__Aim of the task__
Where the listing below has a line with "(602, 375) = (454, 188): none", write out exactly that line and every line after it, stopping after the line with "(641, 409) = (501, 199): none".

__Data to process__
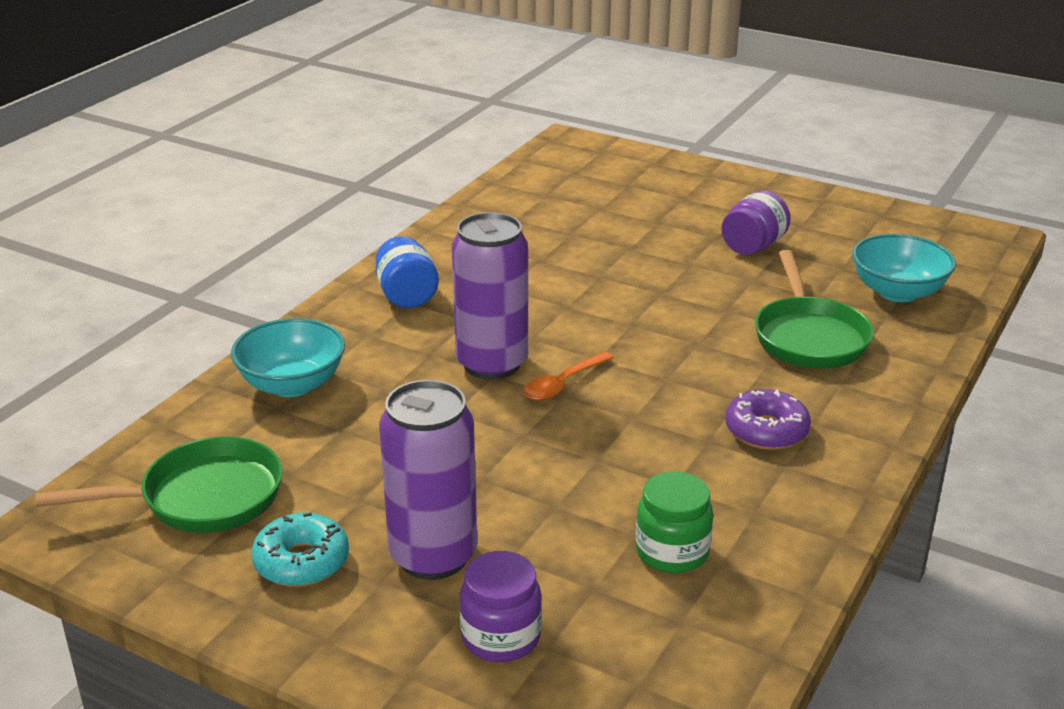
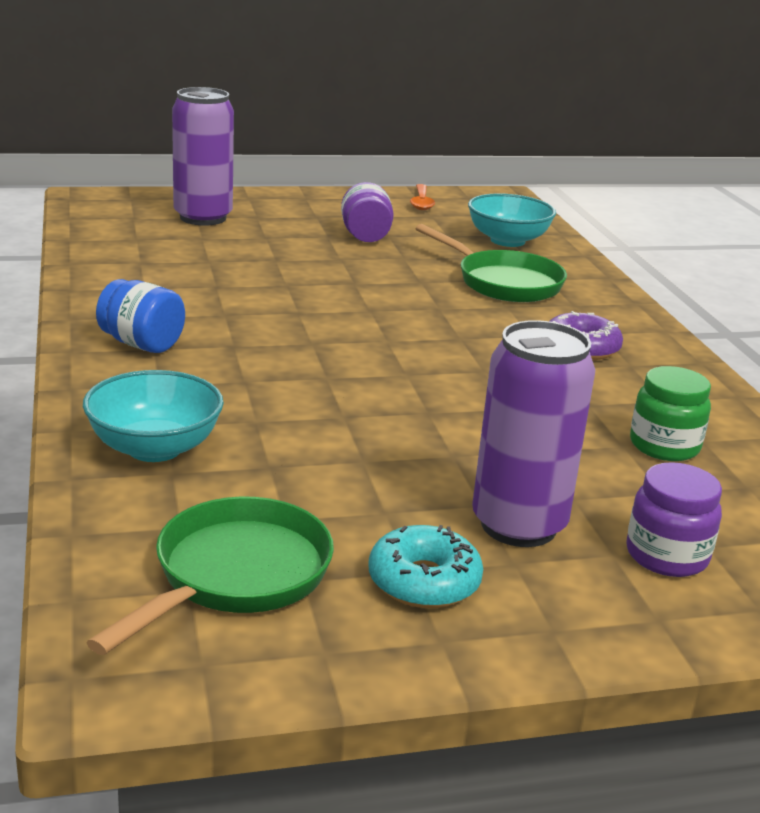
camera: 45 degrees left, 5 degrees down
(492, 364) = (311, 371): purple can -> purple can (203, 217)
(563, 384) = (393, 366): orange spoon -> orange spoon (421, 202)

...

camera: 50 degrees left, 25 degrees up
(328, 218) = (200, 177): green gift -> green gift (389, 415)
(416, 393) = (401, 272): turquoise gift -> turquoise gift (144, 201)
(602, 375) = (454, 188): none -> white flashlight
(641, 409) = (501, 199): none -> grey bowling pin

__Task result__
(602, 375) = (454, 188): none -> white flashlight
(641, 409) = (501, 199): none -> grey bowling pin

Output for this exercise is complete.